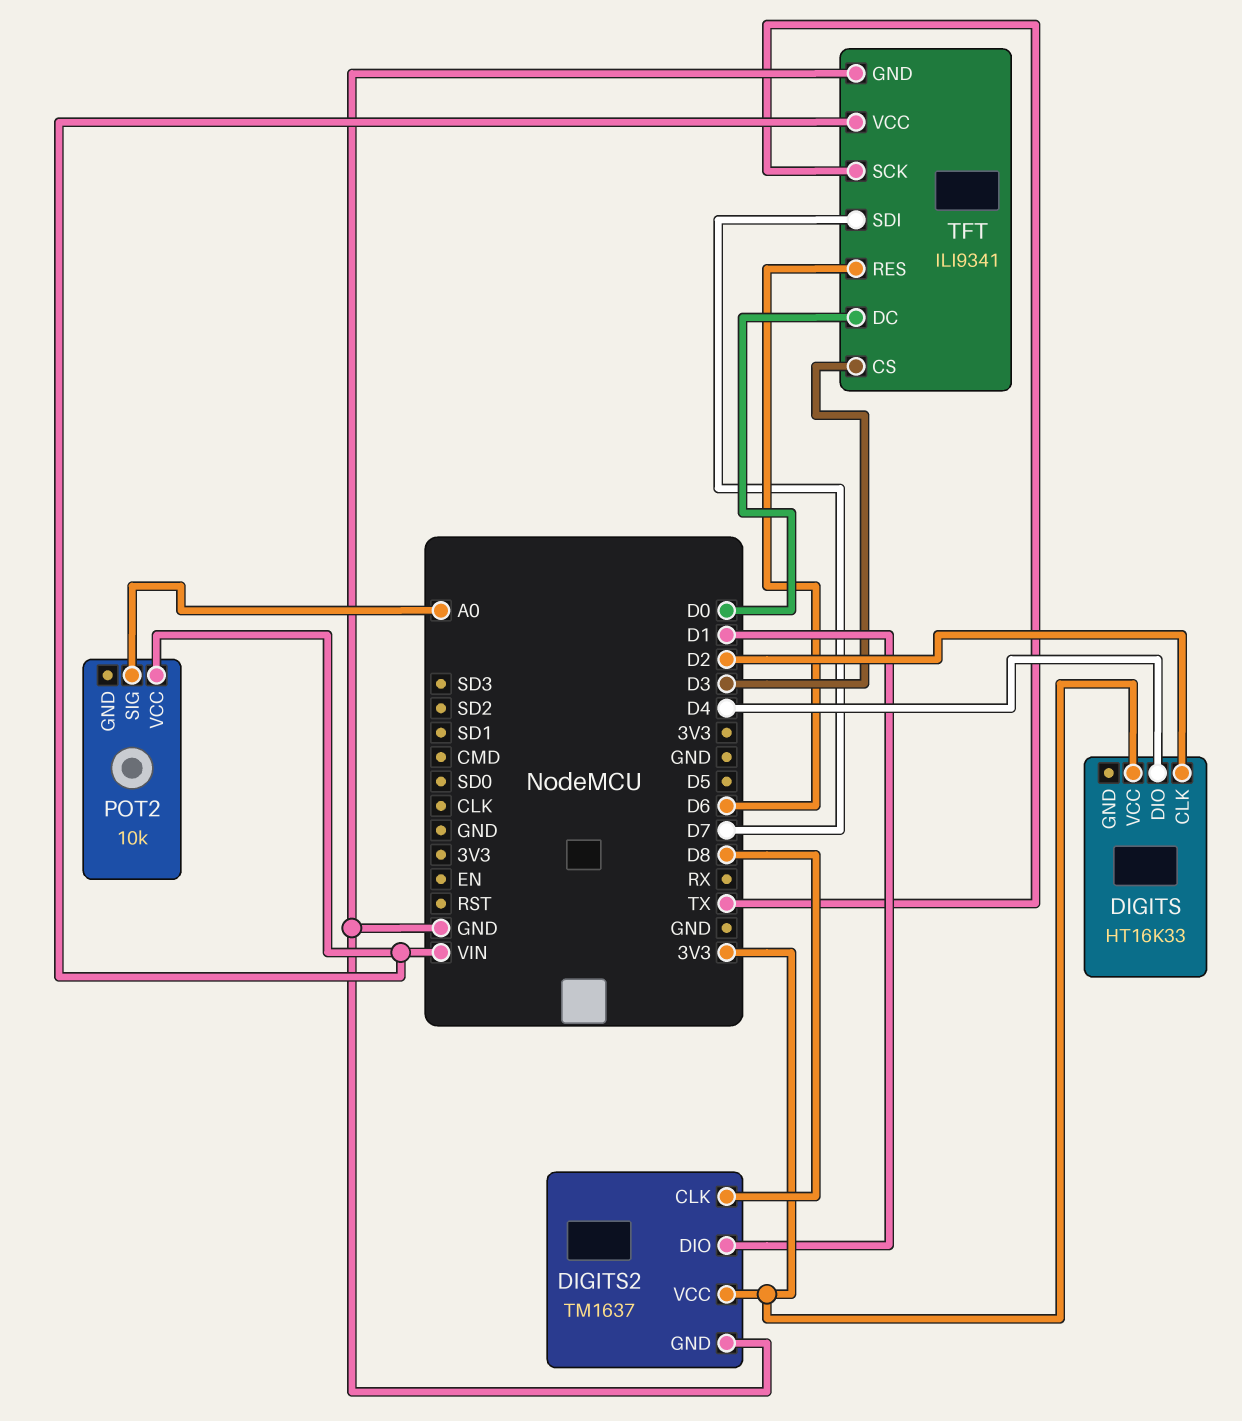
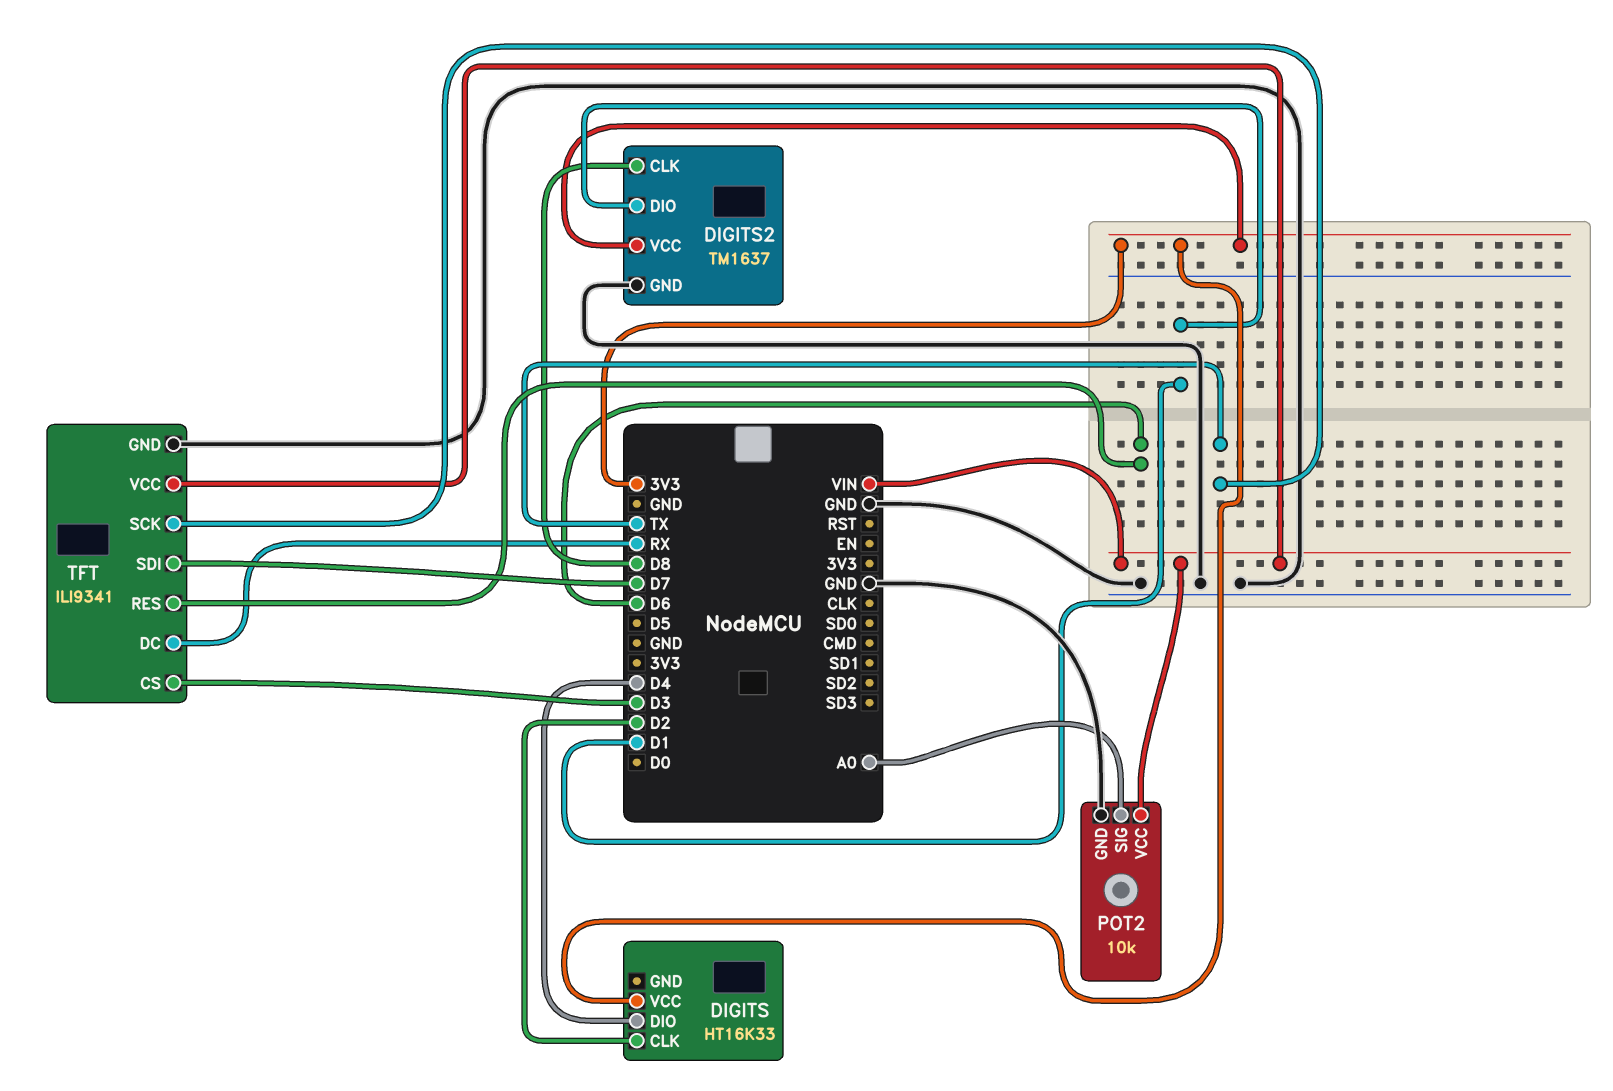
POT2 pin GND: none -> GND
TFT pin DC: D0 -> RX

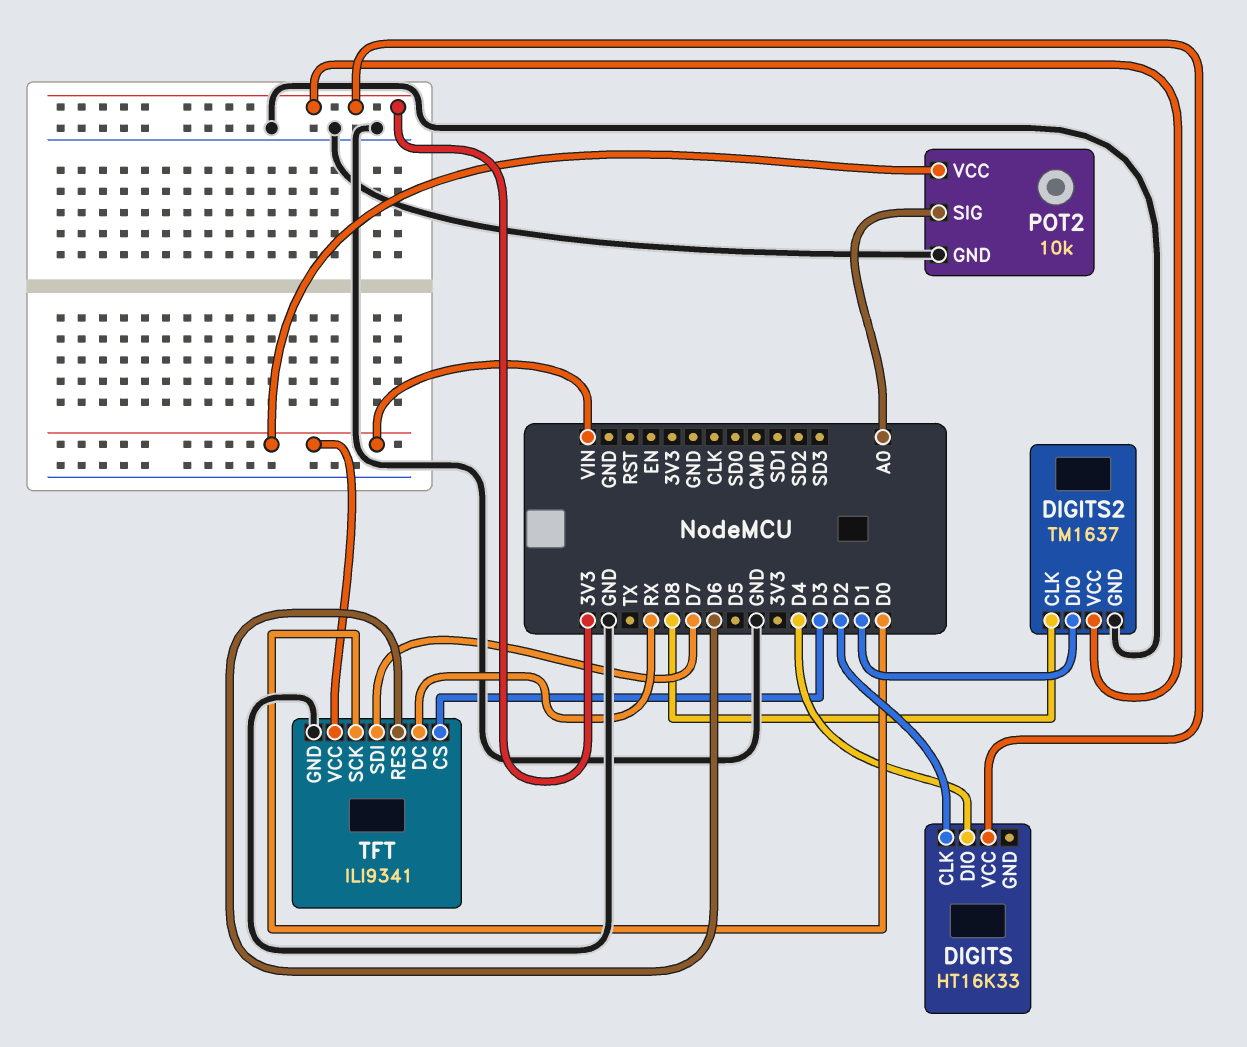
TFT pin SCK: TX -> D0

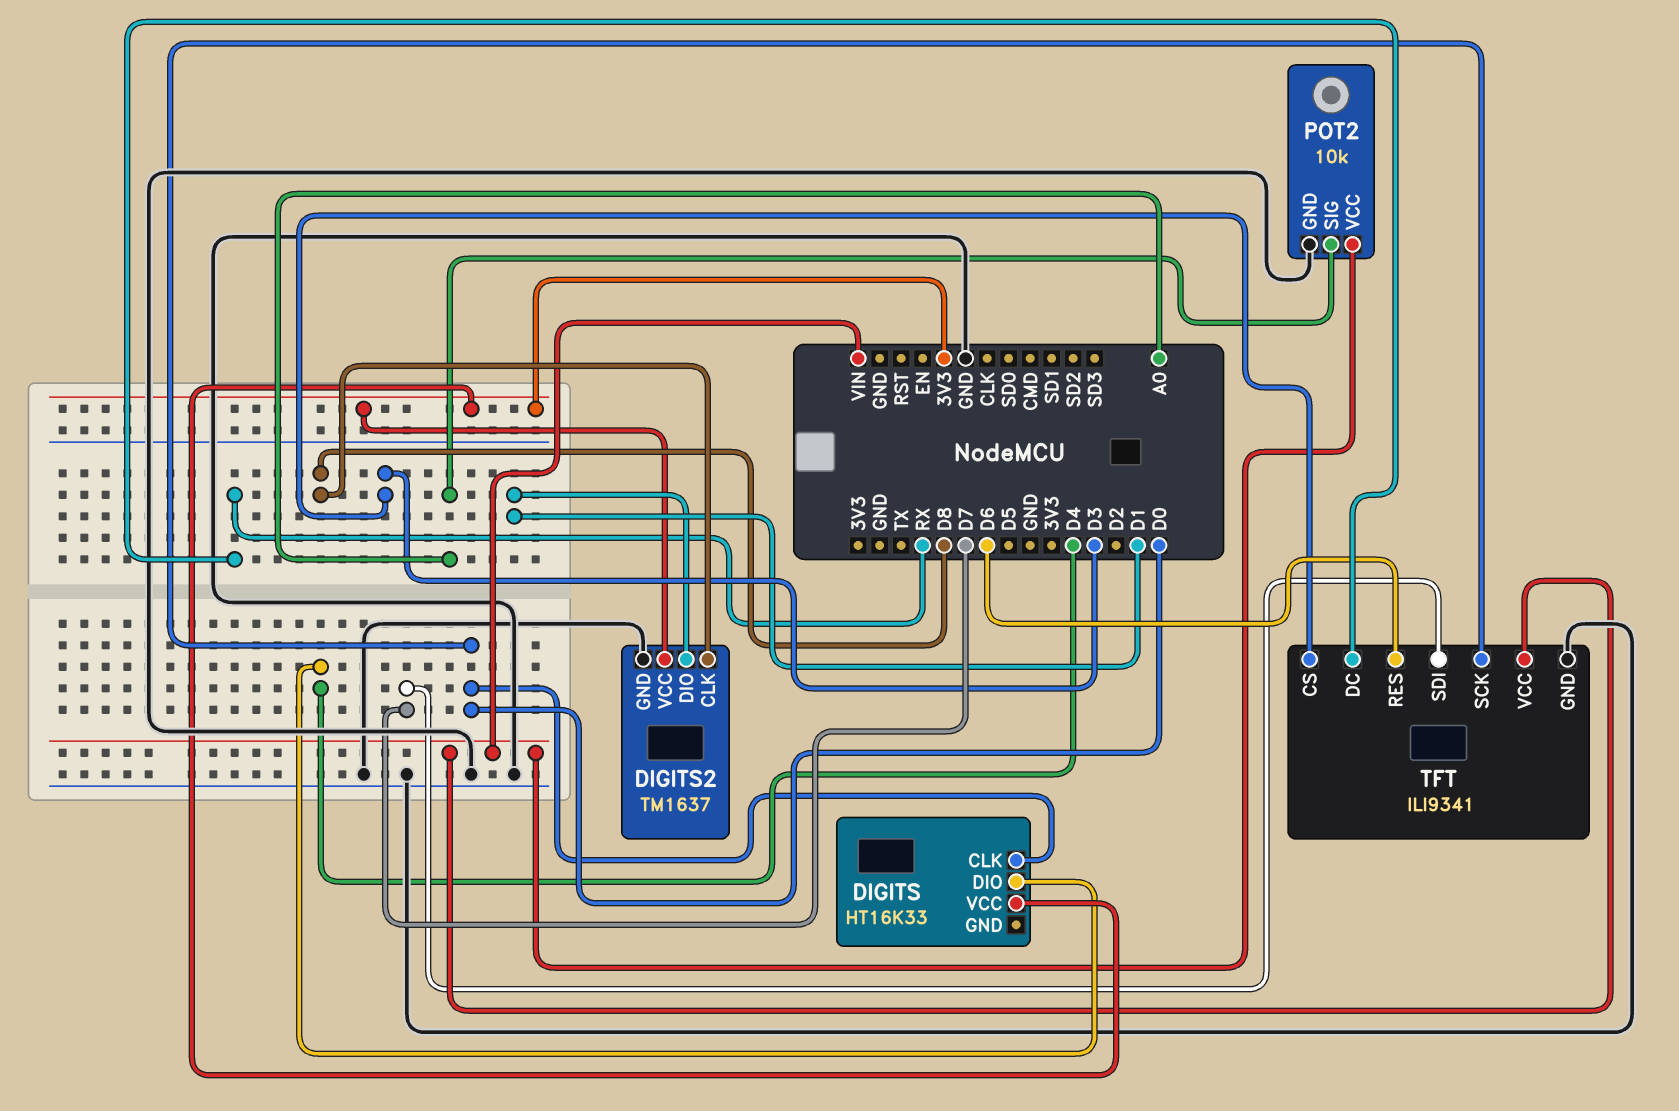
DIGITS pin CLK: D2 -> D0

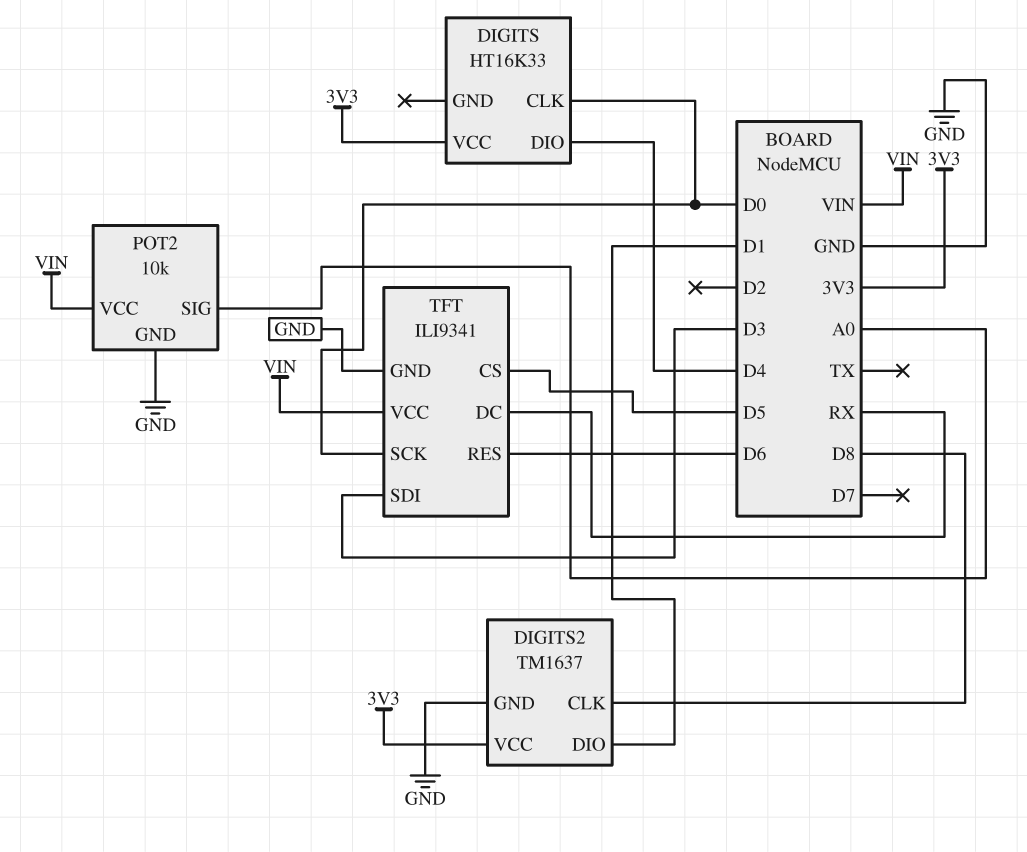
TFT pin CS: D3 -> D5
TFT pin SDI: D7 -> D3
= = = = = = =
**Task objective:**
The copy must reproduce every entry exactly while excluding all pictures.

**Output for this exercise:**
POT2 pin GND: none -> GND
TFT pin DC: D0 -> RX

TFT pin SCK: TX -> D0

DIGITS pin CLK: D2 -> D0

TFT pin CS: D3 -> D5
TFT pin SDI: D7 -> D3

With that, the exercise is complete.